◆ **What you are asked to do**:
Please output all the entries word for word, without the pictures.

◆ **Data**:
■ ■ ■
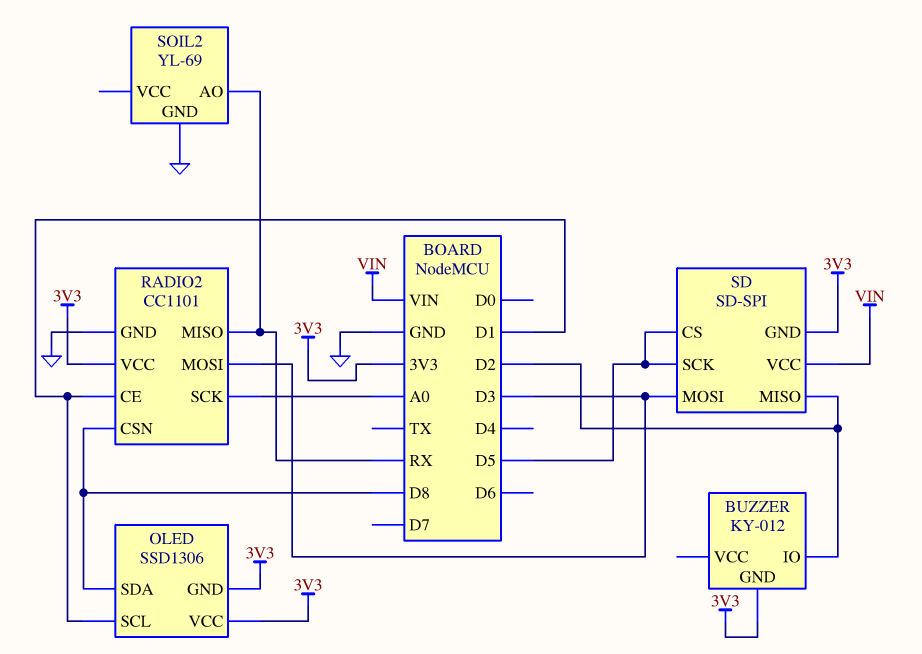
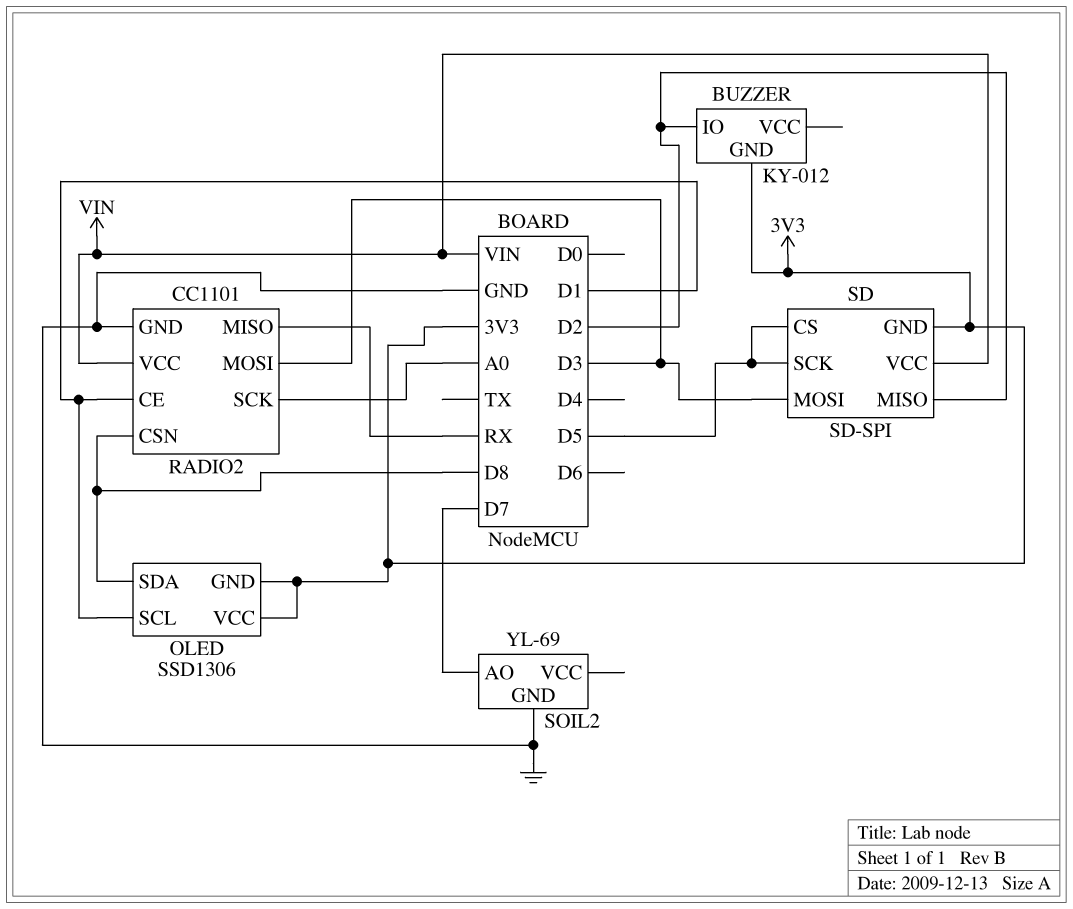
RADIO2 pin VCC: 3V3 -> VIN
SOIL2 pin AO: RX -> D7

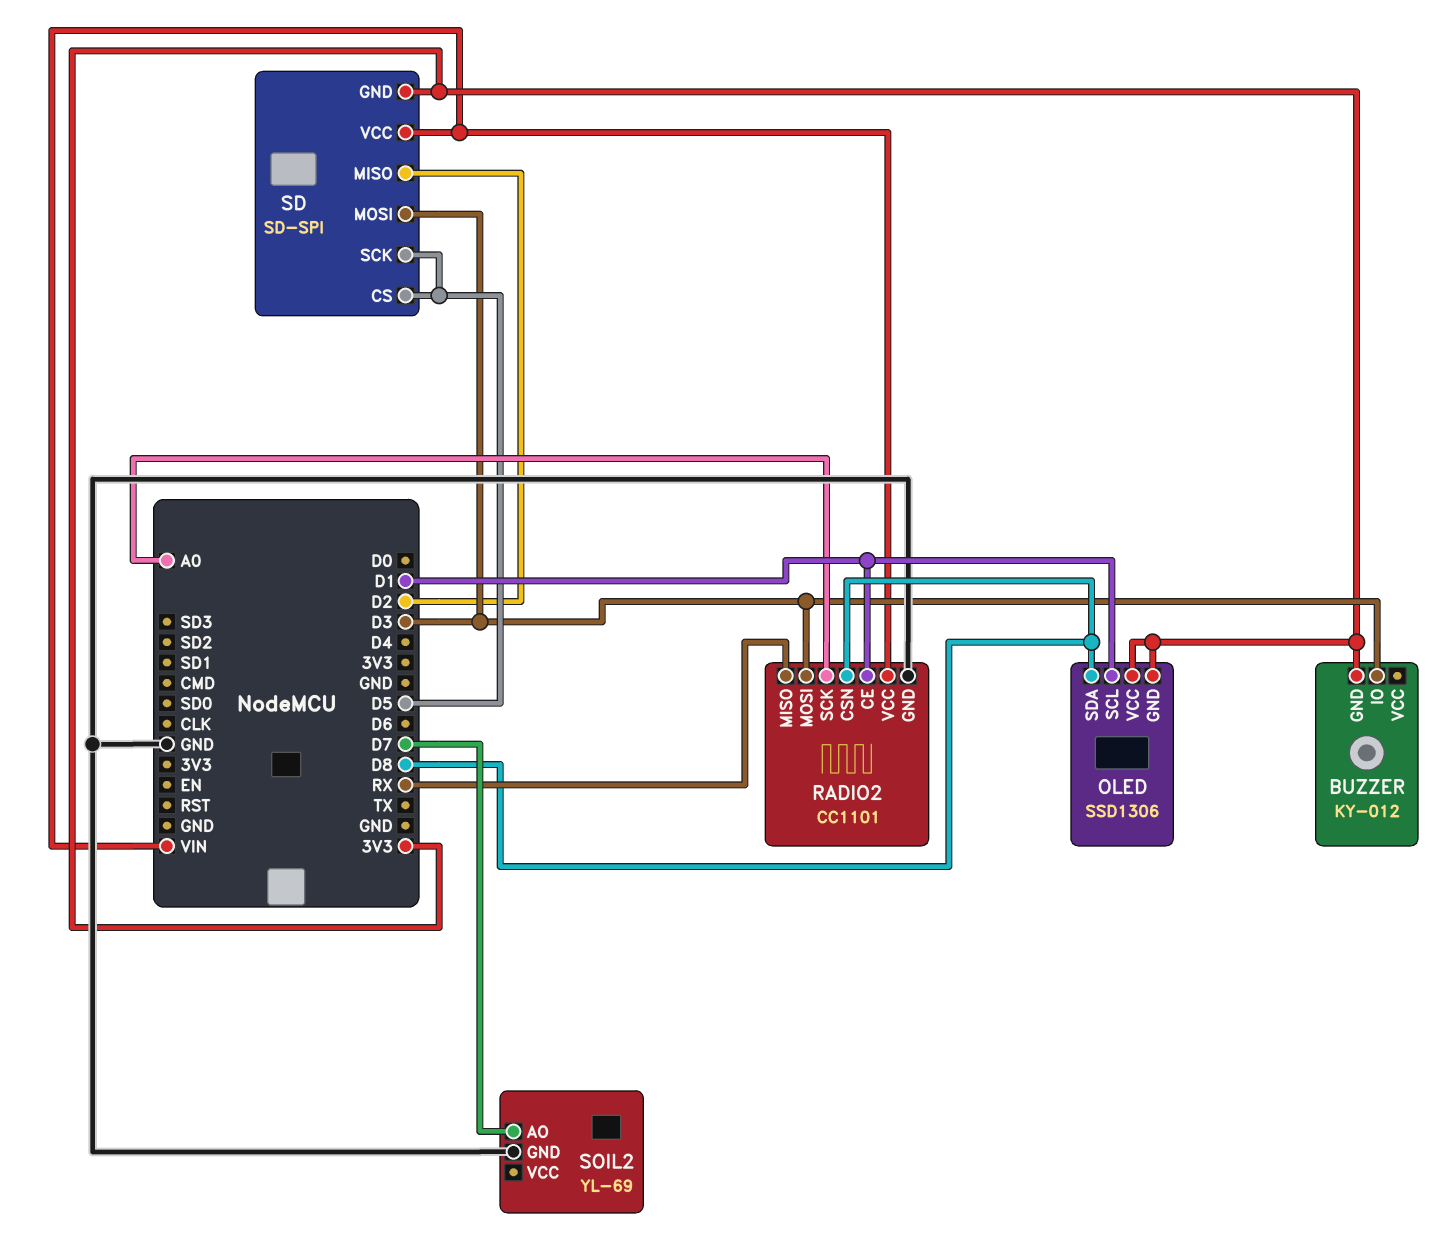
BUZZER pin IO: D2 -> D3

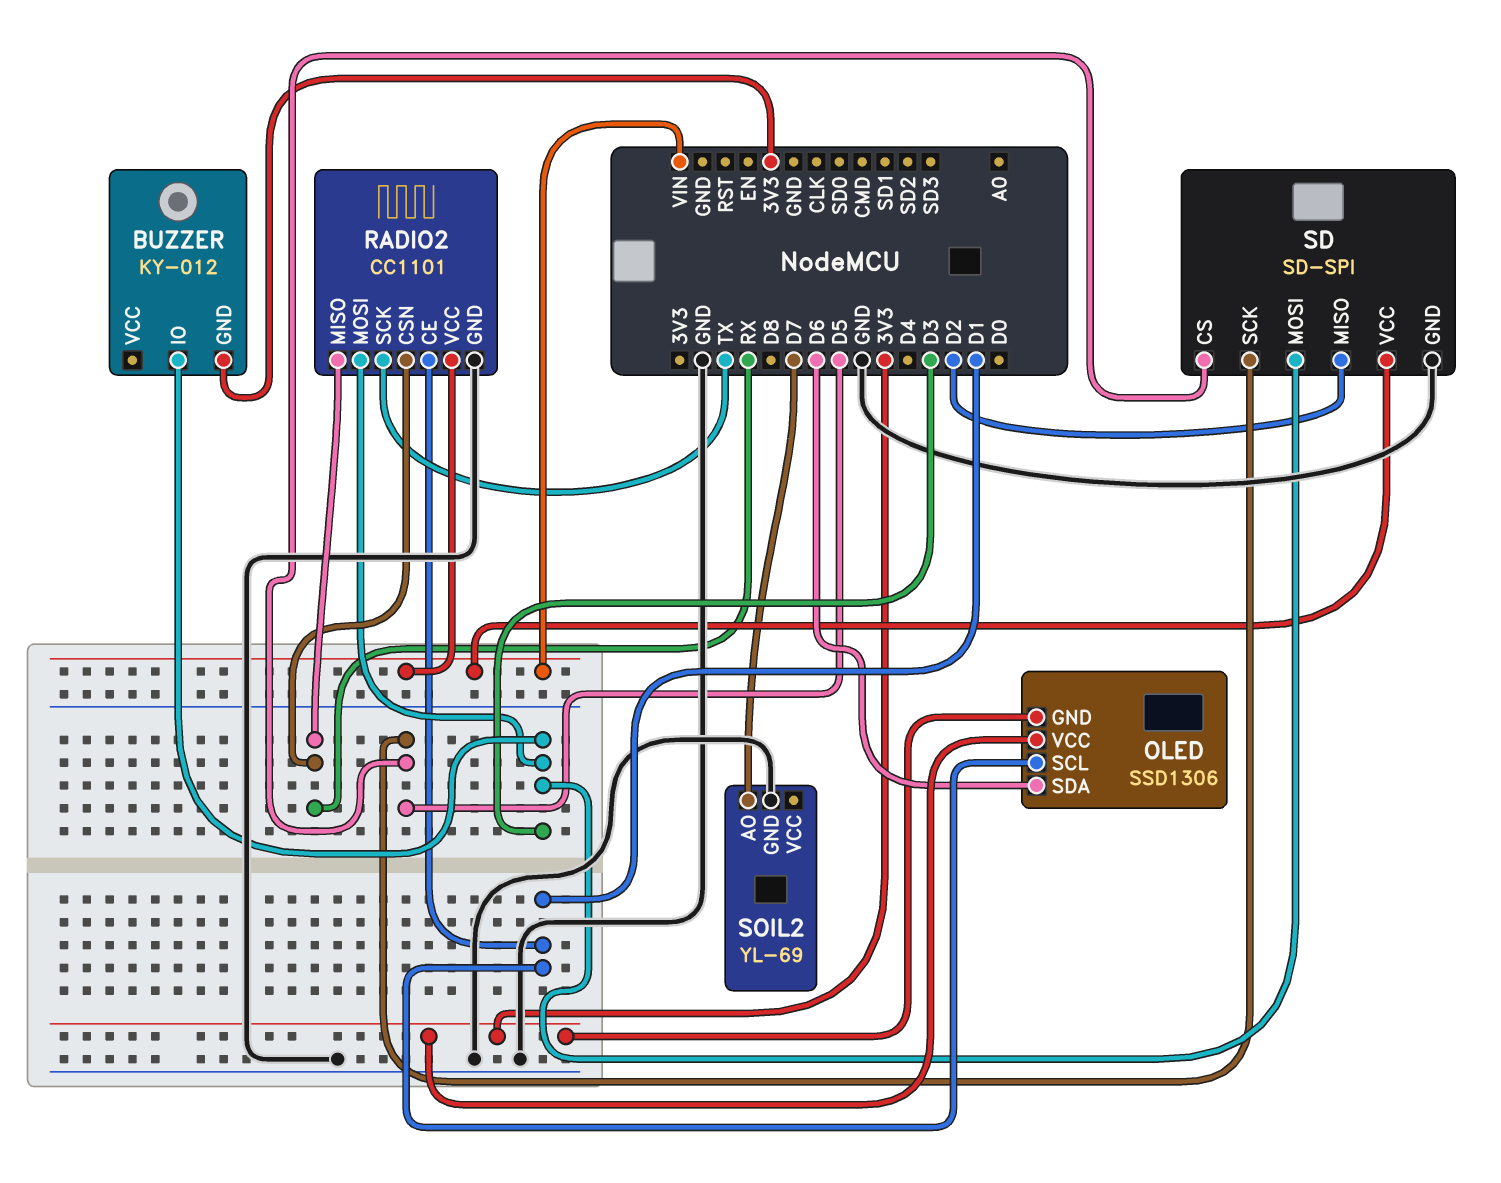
OLED pin SDA: D8 -> D6
RADIO2 pin CSN: D8 -> RX
RADIO2 pin SCK: A0 -> TX
SD pin GND: 3V3 -> GND

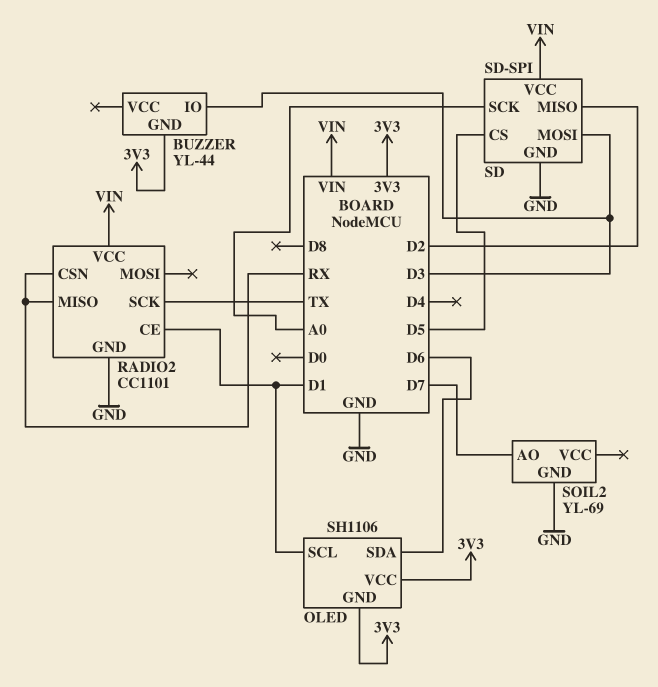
BUZZER: KY-012 -> YL-44
OLED: SSD1306 -> SH1106
RADIO2 pin MOSI: D3 -> none
SD pin SCK: D5 -> A0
■ ■ ■
◆ **Reply to the task**:
RADIO2 pin VCC: 3V3 -> VIN
SOIL2 pin AO: RX -> D7

BUZZER pin IO: D2 -> D3

OLED pin SDA: D8 -> D6
RADIO2 pin CSN: D8 -> RX
RADIO2 pin SCK: A0 -> TX
SD pin GND: 3V3 -> GND

BUZZER: KY-012 -> YL-44
OLED: SSD1306 -> SH1106
RADIO2 pin MOSI: D3 -> none
SD pin SCK: D5 -> A0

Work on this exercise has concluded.